» How to complete this task:
Upon reaching the line containing "window: (797, 890) -> (387, 566), moved", output that line and all remaining lines exactly, through the end of the entries, and output nothing before it.

(Stored dataset items)
=-=-=

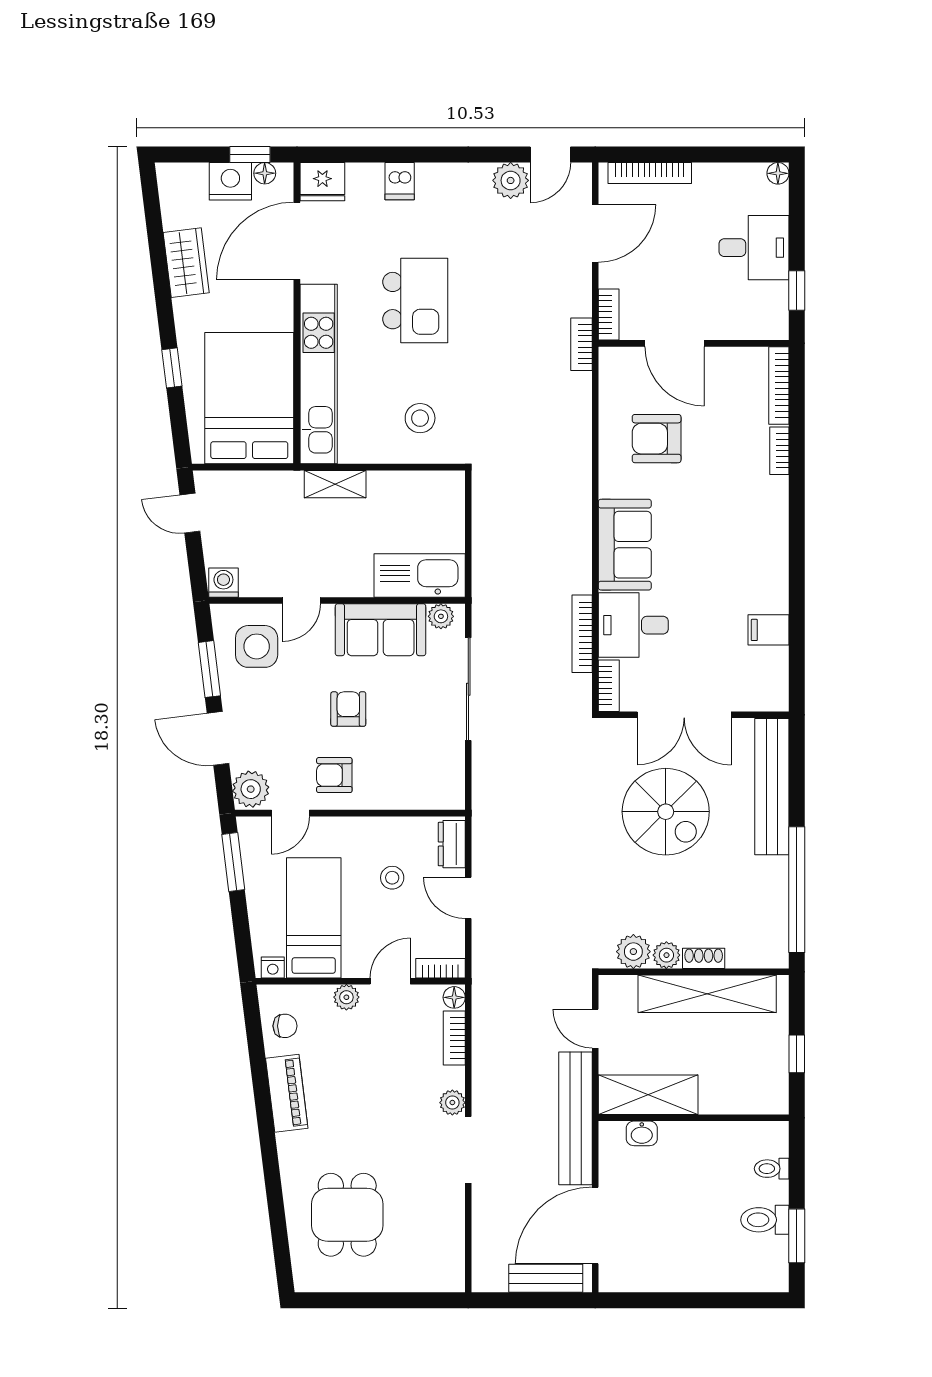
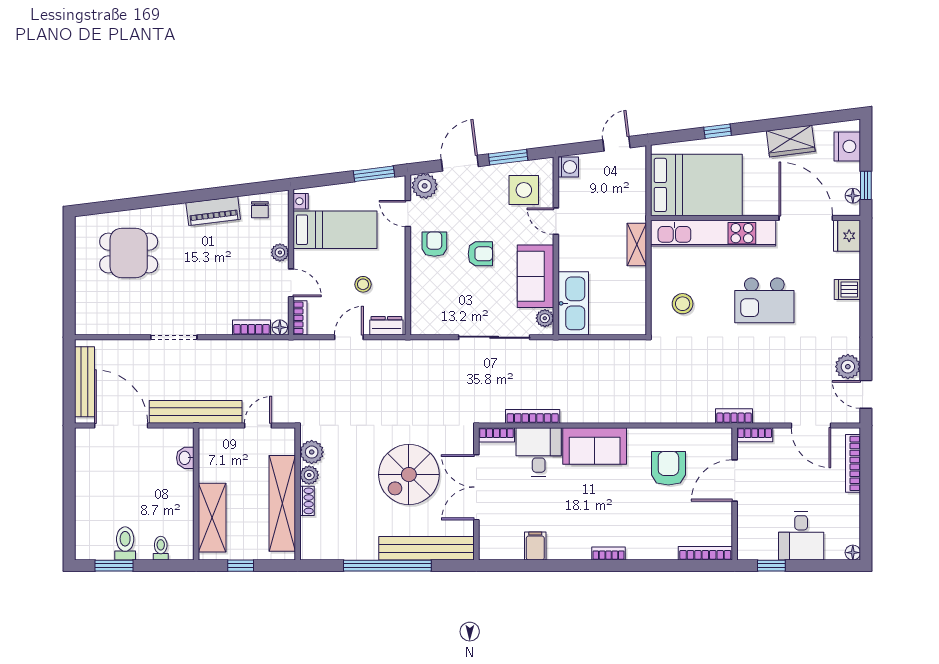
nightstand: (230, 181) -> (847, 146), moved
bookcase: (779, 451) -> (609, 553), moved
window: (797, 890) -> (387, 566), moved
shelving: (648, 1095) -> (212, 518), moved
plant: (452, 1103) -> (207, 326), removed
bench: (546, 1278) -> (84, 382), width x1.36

=-=-=

» Answer area:
window: (797, 890) -> (387, 566), moved
shelving: (648, 1095) -> (212, 518), moved
plant: (452, 1103) -> (207, 326), removed
bench: (546, 1278) -> (84, 382), width x1.36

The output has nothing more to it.